** start Supplied data **
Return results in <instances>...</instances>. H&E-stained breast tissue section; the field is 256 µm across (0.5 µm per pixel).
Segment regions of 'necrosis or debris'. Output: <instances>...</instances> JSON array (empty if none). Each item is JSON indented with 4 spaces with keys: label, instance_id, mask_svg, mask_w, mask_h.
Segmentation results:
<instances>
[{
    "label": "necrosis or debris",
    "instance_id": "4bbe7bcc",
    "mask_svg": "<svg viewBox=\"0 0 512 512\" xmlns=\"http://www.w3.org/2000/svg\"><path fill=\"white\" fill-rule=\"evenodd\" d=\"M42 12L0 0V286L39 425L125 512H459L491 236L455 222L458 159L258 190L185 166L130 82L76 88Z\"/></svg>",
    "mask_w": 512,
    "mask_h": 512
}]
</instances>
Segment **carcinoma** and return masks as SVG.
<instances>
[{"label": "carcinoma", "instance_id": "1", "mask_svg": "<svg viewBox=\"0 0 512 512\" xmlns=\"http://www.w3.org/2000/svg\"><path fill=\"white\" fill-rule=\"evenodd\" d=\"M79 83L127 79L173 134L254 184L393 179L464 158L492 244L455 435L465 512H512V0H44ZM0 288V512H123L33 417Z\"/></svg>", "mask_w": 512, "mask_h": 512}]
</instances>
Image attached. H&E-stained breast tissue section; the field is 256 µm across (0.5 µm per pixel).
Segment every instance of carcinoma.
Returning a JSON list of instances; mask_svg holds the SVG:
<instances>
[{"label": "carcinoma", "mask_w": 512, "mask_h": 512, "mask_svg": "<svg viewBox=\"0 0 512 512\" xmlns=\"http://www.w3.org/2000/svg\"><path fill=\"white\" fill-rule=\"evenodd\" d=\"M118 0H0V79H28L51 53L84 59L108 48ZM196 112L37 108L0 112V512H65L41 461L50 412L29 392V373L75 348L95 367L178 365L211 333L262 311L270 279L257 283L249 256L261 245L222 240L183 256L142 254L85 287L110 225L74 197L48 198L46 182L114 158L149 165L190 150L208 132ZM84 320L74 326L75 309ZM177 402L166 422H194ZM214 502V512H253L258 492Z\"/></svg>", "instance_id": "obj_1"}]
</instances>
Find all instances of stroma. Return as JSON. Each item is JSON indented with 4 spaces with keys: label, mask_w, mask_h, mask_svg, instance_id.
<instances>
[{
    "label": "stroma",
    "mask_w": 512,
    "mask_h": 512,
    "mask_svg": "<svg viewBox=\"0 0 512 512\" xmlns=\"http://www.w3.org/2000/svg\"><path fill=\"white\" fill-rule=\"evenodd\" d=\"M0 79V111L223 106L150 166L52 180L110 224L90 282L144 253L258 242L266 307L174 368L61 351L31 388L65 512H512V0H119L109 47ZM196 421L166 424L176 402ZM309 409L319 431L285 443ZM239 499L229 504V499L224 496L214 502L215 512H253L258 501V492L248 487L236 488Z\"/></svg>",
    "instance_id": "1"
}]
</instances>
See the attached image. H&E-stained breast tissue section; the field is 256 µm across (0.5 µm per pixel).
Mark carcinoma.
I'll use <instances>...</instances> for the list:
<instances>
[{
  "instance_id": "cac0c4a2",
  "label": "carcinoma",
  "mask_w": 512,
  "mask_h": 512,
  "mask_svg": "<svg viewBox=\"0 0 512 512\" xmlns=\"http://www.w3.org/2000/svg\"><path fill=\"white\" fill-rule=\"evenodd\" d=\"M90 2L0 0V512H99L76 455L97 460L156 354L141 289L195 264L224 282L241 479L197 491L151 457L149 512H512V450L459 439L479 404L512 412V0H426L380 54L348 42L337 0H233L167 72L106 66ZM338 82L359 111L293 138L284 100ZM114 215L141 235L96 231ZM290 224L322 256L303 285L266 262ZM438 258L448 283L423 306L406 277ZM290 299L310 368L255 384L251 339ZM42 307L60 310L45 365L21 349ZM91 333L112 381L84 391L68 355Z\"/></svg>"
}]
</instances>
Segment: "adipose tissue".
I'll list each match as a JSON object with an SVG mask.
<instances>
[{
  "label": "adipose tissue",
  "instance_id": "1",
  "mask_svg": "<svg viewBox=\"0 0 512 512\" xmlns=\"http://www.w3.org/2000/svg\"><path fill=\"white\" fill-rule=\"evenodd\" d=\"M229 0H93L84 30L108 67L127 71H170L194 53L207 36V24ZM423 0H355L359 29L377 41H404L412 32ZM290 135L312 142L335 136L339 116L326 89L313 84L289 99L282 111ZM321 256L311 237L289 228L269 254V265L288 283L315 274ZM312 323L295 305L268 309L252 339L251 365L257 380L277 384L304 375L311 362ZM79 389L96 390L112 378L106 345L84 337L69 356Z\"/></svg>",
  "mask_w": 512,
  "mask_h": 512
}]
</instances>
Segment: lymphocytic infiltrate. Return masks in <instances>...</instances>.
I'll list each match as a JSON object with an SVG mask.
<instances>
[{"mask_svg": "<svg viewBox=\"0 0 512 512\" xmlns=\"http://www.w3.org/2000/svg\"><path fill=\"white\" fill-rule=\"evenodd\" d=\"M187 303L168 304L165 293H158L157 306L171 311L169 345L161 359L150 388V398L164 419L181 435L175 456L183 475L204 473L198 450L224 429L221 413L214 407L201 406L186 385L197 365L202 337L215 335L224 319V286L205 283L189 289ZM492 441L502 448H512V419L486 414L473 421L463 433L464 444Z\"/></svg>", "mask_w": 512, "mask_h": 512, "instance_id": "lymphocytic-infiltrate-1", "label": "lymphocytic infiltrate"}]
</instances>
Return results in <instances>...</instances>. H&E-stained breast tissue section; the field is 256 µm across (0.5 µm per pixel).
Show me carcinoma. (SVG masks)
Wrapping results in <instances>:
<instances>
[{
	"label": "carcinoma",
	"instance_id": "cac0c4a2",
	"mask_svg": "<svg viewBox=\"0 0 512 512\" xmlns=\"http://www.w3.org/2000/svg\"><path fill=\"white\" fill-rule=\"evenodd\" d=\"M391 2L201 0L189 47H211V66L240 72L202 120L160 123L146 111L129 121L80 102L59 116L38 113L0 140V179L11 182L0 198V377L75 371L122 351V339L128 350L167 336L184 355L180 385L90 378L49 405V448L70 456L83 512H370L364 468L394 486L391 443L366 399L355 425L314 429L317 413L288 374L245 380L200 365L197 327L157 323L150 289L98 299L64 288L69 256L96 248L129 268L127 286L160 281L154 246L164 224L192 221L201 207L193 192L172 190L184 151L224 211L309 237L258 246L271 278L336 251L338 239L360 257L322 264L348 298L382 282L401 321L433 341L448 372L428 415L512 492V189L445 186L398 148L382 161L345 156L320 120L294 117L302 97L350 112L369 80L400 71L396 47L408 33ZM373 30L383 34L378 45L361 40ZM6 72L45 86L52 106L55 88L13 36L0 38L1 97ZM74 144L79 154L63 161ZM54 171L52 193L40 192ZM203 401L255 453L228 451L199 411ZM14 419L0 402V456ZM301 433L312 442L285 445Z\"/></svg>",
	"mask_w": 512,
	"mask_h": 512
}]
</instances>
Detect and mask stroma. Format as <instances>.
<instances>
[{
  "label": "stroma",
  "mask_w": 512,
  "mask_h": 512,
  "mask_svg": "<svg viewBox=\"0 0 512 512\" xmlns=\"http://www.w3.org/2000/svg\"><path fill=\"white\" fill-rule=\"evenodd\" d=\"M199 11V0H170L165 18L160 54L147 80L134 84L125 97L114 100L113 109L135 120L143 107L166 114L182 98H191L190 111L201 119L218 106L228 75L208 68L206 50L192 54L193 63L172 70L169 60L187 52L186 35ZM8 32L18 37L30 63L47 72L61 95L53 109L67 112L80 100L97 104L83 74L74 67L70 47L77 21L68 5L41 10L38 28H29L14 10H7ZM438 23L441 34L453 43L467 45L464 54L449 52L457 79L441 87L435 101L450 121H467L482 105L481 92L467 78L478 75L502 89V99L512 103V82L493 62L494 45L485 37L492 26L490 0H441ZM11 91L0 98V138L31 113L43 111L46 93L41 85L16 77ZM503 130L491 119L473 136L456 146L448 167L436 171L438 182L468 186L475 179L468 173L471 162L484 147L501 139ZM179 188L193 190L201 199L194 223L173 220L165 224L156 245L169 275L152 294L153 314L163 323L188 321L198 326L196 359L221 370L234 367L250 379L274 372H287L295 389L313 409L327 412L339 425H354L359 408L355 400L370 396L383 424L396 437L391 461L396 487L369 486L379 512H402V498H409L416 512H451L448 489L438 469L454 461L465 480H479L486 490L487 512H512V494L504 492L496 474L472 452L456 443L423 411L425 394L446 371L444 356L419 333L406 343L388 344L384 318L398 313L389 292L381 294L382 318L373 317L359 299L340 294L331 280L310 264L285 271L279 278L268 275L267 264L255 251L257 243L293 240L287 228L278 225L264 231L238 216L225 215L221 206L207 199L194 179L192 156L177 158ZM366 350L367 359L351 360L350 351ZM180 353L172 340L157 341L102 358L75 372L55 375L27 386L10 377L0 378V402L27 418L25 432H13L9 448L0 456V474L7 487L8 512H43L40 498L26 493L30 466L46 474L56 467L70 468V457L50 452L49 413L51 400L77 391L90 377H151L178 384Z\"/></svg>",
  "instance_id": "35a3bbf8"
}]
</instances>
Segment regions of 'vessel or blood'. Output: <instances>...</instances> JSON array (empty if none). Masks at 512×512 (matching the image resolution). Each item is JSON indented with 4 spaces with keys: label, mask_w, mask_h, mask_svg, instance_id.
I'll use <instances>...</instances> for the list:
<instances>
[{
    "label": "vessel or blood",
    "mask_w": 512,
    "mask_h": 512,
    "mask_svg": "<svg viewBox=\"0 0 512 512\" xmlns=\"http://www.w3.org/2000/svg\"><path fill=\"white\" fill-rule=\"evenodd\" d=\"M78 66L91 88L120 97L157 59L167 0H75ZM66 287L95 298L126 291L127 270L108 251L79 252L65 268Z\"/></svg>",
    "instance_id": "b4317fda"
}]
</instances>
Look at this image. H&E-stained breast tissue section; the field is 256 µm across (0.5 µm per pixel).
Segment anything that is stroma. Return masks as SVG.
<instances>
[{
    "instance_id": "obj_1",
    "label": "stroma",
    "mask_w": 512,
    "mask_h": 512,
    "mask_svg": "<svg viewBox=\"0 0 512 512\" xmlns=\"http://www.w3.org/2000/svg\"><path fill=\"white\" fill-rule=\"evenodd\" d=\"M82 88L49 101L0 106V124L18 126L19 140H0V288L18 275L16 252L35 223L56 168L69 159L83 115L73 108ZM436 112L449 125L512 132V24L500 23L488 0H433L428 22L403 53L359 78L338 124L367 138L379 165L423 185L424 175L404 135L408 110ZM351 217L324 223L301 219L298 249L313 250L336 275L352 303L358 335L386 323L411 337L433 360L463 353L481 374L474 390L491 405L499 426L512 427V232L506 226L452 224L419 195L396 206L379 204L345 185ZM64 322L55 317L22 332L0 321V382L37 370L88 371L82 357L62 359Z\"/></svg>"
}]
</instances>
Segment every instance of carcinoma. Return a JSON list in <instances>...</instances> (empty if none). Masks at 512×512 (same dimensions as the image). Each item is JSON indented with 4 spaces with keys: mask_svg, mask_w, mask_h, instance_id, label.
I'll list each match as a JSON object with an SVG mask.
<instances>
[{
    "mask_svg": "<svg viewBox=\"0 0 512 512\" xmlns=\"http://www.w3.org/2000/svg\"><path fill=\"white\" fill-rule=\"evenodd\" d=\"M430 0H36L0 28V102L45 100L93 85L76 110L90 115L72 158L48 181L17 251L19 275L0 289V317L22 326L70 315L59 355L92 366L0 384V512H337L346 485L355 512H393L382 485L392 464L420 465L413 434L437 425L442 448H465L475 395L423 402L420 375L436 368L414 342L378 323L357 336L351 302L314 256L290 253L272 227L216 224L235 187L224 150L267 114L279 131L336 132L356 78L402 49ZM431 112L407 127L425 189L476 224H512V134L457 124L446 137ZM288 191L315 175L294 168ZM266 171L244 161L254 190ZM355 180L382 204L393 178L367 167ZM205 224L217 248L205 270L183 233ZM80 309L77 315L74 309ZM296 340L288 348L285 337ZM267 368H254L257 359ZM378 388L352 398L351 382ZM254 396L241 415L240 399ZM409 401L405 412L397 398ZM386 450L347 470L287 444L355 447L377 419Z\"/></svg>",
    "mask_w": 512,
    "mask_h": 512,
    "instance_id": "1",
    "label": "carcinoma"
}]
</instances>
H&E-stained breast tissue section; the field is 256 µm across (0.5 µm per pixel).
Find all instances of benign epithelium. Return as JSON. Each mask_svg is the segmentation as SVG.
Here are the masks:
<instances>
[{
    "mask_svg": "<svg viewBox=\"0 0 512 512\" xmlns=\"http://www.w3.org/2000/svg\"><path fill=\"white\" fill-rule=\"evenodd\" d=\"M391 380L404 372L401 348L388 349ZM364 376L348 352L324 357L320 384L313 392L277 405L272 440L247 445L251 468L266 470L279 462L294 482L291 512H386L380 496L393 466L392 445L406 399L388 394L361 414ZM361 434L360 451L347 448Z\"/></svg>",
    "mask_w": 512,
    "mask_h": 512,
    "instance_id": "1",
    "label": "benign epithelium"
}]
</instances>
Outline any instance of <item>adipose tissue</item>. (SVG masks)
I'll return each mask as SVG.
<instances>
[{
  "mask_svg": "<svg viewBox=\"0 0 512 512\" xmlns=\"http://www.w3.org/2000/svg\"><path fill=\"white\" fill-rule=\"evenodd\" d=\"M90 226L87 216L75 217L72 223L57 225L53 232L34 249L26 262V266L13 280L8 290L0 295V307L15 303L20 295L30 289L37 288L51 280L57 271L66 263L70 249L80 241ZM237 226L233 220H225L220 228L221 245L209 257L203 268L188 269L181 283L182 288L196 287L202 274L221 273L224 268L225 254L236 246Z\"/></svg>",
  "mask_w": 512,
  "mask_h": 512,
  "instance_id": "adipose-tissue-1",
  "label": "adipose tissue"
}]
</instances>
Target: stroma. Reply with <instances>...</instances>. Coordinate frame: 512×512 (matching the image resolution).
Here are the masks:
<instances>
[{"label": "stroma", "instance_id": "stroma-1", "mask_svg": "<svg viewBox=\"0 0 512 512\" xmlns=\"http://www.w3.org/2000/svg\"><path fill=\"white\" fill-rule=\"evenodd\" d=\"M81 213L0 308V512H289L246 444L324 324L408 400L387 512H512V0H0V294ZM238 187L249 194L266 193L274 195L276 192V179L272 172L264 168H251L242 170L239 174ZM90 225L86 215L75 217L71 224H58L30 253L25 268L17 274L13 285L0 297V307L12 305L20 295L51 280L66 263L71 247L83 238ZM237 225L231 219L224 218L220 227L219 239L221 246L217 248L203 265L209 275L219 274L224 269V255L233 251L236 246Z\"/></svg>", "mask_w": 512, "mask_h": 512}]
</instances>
** end Supplied data **
• Short exercise
Across the entries above, how many lines contain "pixel"? Provide only the count.

• Result for this exercise
6